_Your goal_
Output every entry exactly, from the first line to the last.

_Data extracts_
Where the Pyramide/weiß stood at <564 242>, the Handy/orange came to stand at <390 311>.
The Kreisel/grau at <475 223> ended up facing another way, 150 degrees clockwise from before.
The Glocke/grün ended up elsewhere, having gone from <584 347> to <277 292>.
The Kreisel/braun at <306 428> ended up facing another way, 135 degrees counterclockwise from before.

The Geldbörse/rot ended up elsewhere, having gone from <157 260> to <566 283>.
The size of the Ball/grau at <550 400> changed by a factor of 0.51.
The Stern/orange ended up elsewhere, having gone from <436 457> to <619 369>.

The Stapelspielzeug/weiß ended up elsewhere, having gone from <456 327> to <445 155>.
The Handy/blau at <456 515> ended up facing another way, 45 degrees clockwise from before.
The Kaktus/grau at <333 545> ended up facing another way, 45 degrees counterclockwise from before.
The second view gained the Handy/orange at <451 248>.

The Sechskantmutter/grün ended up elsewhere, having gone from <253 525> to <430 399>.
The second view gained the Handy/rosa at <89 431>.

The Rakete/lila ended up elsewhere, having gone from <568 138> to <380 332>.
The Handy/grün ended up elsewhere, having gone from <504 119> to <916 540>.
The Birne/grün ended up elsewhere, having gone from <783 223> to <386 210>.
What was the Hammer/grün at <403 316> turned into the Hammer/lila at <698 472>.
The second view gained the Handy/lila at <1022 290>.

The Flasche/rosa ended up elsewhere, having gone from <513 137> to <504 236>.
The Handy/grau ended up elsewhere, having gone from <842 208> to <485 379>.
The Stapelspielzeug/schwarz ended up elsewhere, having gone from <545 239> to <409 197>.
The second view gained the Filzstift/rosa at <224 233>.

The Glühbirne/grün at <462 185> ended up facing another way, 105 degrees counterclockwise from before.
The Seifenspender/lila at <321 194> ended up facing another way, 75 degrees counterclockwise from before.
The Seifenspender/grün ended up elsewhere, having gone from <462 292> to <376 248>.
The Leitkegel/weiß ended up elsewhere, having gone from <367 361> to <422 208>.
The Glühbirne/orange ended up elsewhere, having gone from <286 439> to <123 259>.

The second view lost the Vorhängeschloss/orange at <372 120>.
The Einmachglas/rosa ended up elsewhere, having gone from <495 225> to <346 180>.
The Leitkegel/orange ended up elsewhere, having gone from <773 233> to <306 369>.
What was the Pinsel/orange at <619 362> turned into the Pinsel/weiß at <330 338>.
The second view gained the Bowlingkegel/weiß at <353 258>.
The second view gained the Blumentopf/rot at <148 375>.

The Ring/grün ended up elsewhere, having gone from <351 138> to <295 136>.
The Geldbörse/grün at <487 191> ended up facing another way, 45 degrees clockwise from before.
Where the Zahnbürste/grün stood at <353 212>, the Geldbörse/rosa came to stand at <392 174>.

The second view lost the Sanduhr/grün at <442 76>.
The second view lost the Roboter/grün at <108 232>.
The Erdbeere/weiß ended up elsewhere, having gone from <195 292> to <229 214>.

_Task answer_
Where the Pyramide/weiß stood at <564 242>, the Handy/orange came to stand at <390 311>.
The Kreisel/grau at <475 223> ended up facing another way, 150 degrees clockwise from before.
The Glocke/grün ended up elsewhere, having gone from <584 347> to <277 292>.
The Kreisel/braun at <306 428> ended up facing another way, 135 degrees counterclockwise from before.

The Geldbörse/rot ended up elsewhere, having gone from <157 260> to <566 283>.
The size of the Ball/grau at <550 400> changed by a factor of 0.51.
The Stern/orange ended up elsewhere, having gone from <436 457> to <619 369>.

The Stapelspielzeug/weiß ended up elsewhere, having gone from <456 327> to <445 155>.
The Handy/blau at <456 515> ended up facing another way, 45 degrees clockwise from before.
The Kaktus/grau at <333 545> ended up facing another way, 45 degrees counterclockwise from before.
The second view gained the Handy/orange at <451 248>.

The Sechskantmutter/grün ended up elsewhere, having gone from <253 525> to <430 399>.
The second view gained the Handy/rosa at <89 431>.

The Rakete/lila ended up elsewhere, having gone from <568 138> to <380 332>.
The Handy/grün ended up elsewhere, having gone from <504 119> to <916 540>.
The Birne/grün ended up elsewhere, having gone from <783 223> to <386 210>.
What was the Hammer/grün at <403 316> turned into the Hammer/lila at <698 472>.
The second view gained the Handy/lila at <1022 290>.

The Flasche/rosa ended up elsewhere, having gone from <513 137> to <504 236>.
The Handy/grau ended up elsewhere, having gone from <842 208> to <485 379>.
The Stapelspielzeug/schwarz ended up elsewhere, having gone from <545 239> to <409 197>.
The second view gained the Filzstift/rosa at <224 233>.

The Glühbirne/grün at <462 185> ended up facing another way, 105 degrees counterclockwise from before.
The Seifenspender/lila at <321 194> ended up facing another way, 75 degrees counterclockwise from before.
The Seifenspender/grün ended up elsewhere, having gone from <462 292> to <376 248>.
The Leitkegel/weiß ended up elsewhere, having gone from <367 361> to <422 208>.
The Glühbirne/orange ended up elsewhere, having gone from <286 439> to <123 259>.

The second view lost the Vorhängeschloss/orange at <372 120>.
The Einmachglas/rosa ended up elsewhere, having gone from <495 225> to <346 180>.
The Leitkegel/orange ended up elsewhere, having gone from <773 233> to <306 369>.
What was the Pinsel/orange at <619 362> turned into the Pinsel/weiß at <330 338>.
The second view gained the Bowlingkegel/weiß at <353 258>.
The second view gained the Blumentopf/rot at <148 375>.

The Ring/grün ended up elsewhere, having gone from <351 138> to <295 136>.
The Geldbörse/grün at <487 191> ended up facing another way, 45 degrees clockwise from before.
Where the Zahnbürste/grün stood at <353 212>, the Geldbörse/rosa came to stand at <392 174>.

The second view lost the Sanduhr/grün at <442 76>.
The second view lost the Roboter/grün at <108 232>.
The Erdbeere/weiß ended up elsewhere, having gone from <195 292> to <229 214>.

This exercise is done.